§ **Problem description**:
With the pictures omitted, output word for word the lines from the one containing "(235, 242) = (376, 307): none -> red fork" through the end of the records.

Source information START

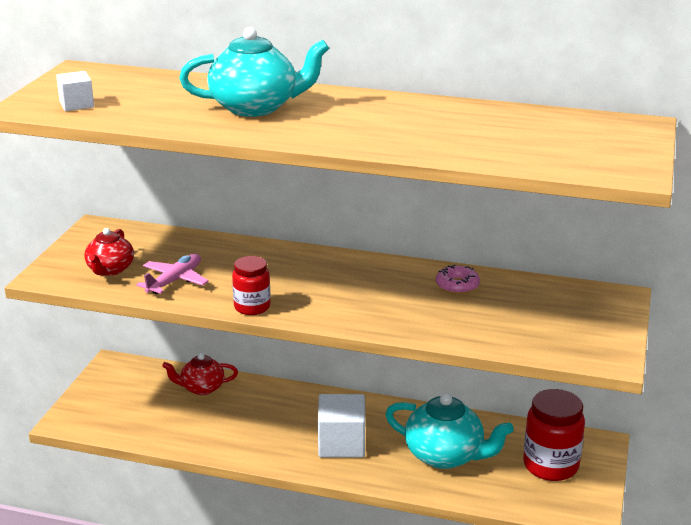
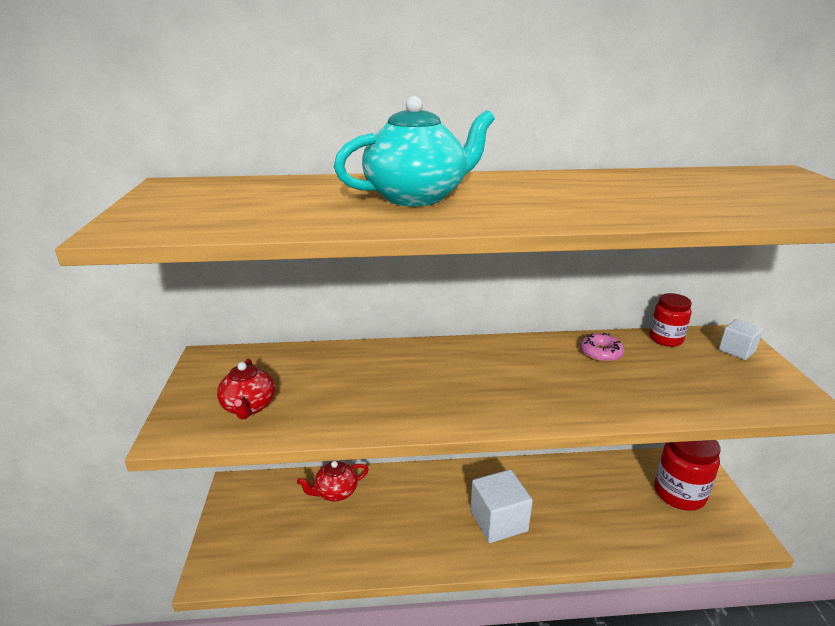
camera: 20 degrees left, 0 degrees up
(77, 105) = (196, 217): white cube -> white cube (736, 350)
(174, 281) = (330, 405): pink plane -> none
(252, 307) = (435, 420): red jar -> red jar (665, 339)
(445, 455) = (592, 508): turquoise teapot -> none

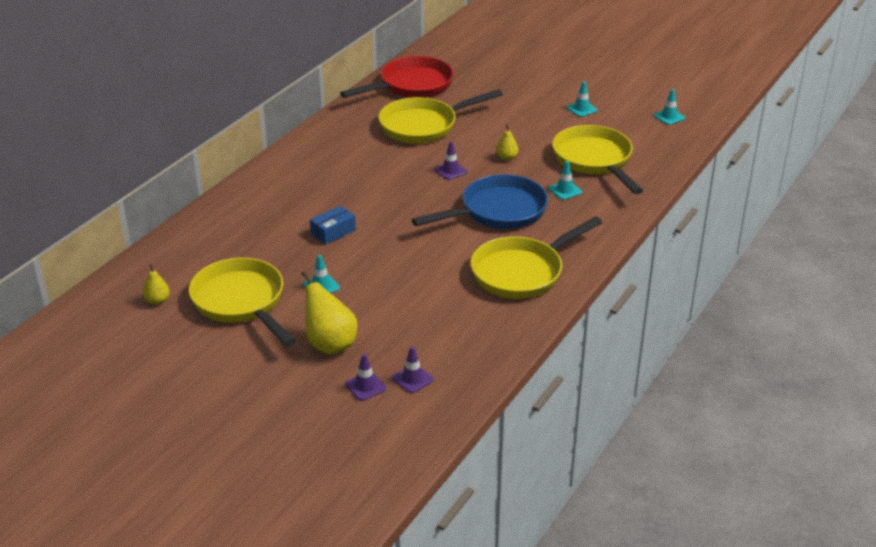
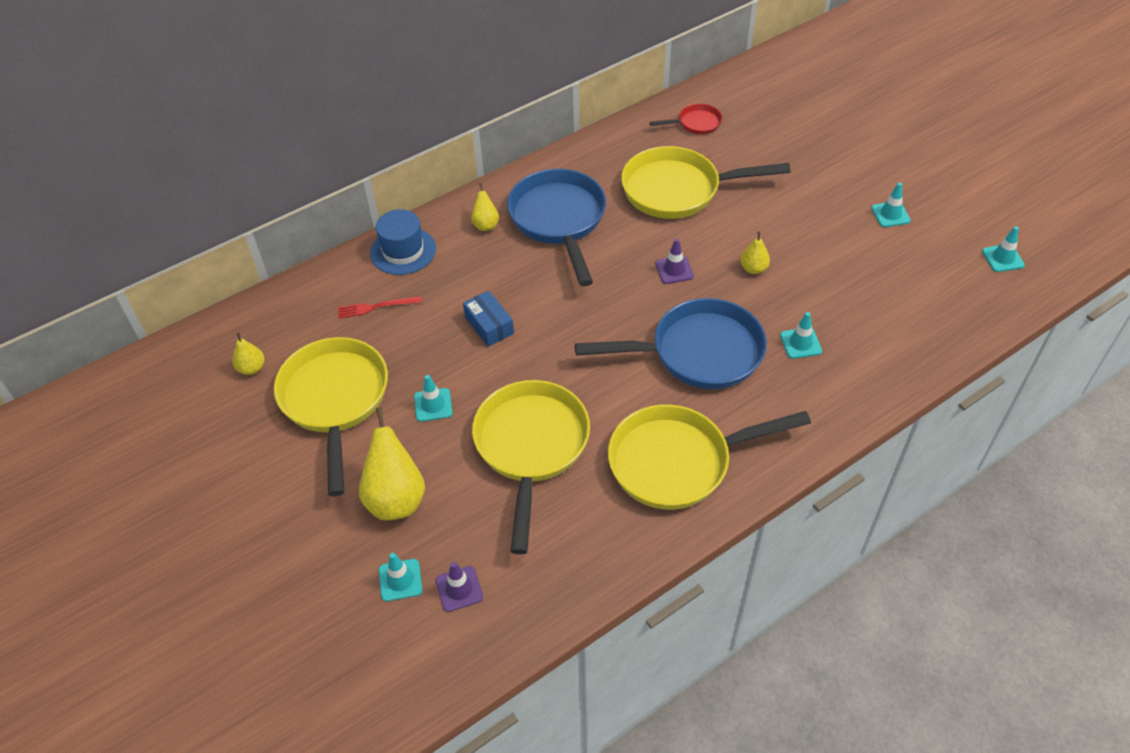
camera: 25 degrees right, 15 degrees up
(233, 205) = (403, 251): none -> blue hat
(235, 242) = (376, 307): none -> red fork
(289, 176) = (485, 225): none -> yellow pear
(333, 232) = (489, 325): blue box -> blue box turned 75 degrees clockwise
(345, 161) = (559, 221): none -> blue pan
(365, 386) = (400, 580): purple traffic cone -> turquoise traffic cone
(411, 86) = (696, 123): red pan -> red pan, size x0.47
(594, 161) = (864, 305): yellow pan -> yellow pan (531, 448)

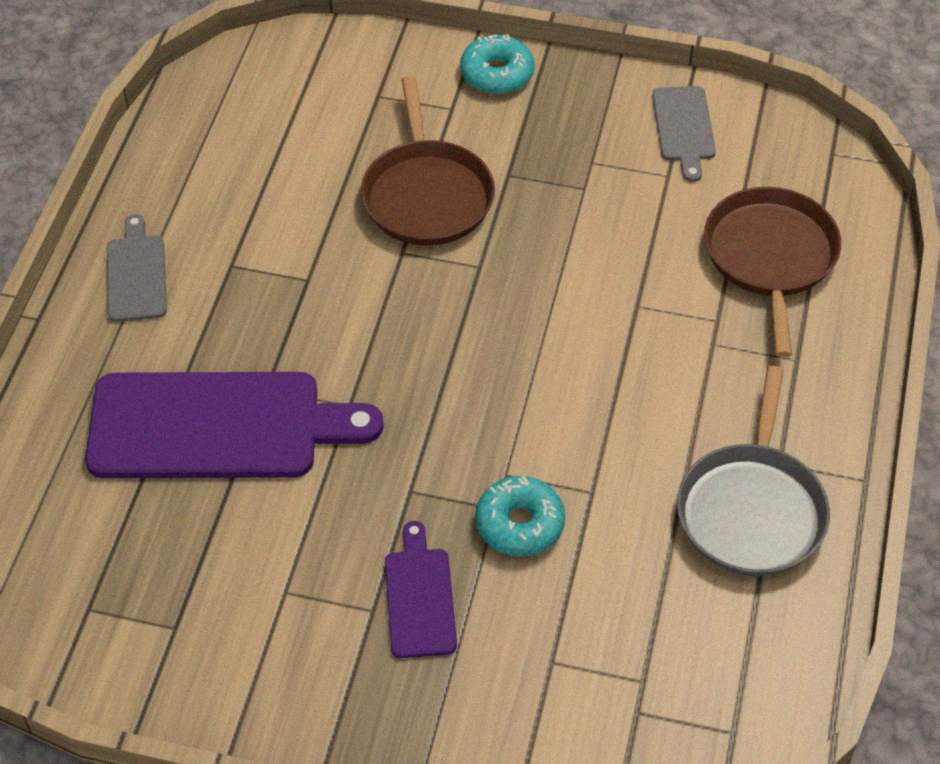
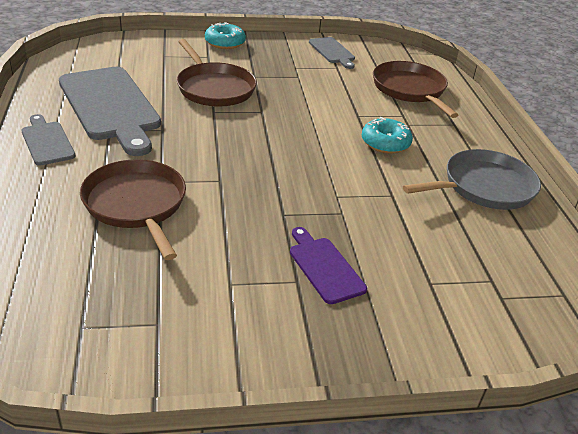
camera: 25 degrees left, 15 degrees down
(217, 426) = (136, 205): purple cutting board -> brown pan
(249, 211) = (110, 106): none -> grey cutting board
(520, 524) = (361, 217): turquoise donut -> turquoise donut (385, 143)
(752, 509) = (484, 187): grey pan -> grey pan turned 105 degrees counterclockwise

Source information END

§ **Reply to the task**:
(235, 242) = (376, 307): none -> red fork
(289, 176) = (485, 225): none -> yellow pear
(333, 232) = (489, 325): blue box -> blue box turned 75 degrees clockwise
(345, 161) = (559, 221): none -> blue pan
(365, 386) = (400, 580): purple traffic cone -> turquoise traffic cone
(411, 86) = (696, 123): red pan -> red pan, size x0.47
(594, 161) = (864, 305): yellow pan -> yellow pan (531, 448)

camera: 25 degrees left, 15 degrees down
(217, 426) = (136, 205): purple cutting board -> brown pan
(249, 211) = (110, 106): none -> grey cutting board
(520, 524) = (361, 217): turquoise donut -> turquoise donut (385, 143)
(752, 509) = (484, 187): grey pan -> grey pan turned 105 degrees counterclockwise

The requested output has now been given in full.